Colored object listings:

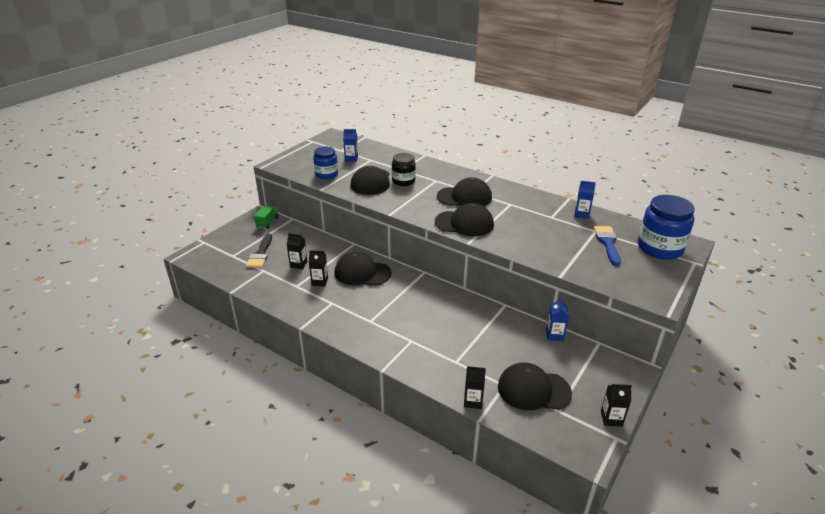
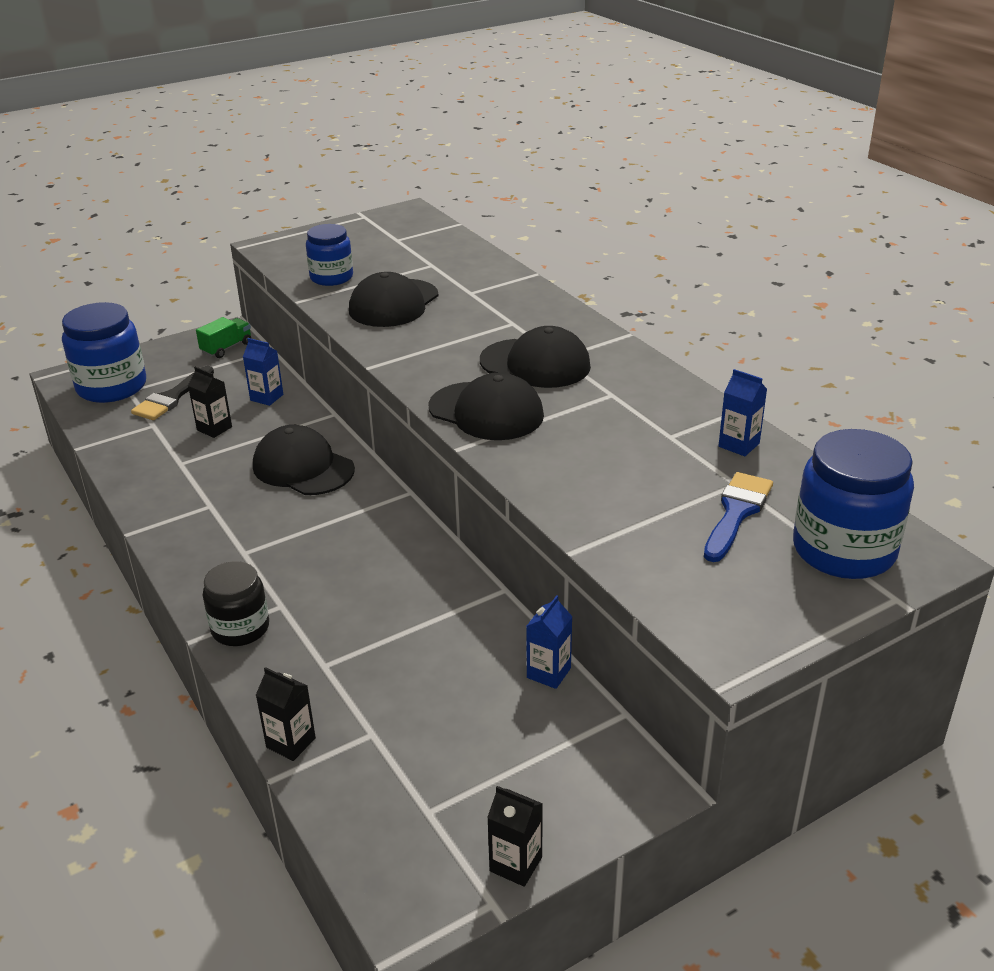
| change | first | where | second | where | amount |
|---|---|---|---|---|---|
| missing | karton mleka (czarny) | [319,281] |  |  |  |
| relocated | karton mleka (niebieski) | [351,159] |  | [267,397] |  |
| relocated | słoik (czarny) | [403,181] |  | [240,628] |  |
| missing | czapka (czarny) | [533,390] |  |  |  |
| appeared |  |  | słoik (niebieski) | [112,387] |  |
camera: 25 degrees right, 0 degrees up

■ **Task instructions**: Go through the lines above and count those with the string "niebieski". Reply with the count and nothing more.

■ **Response**: 2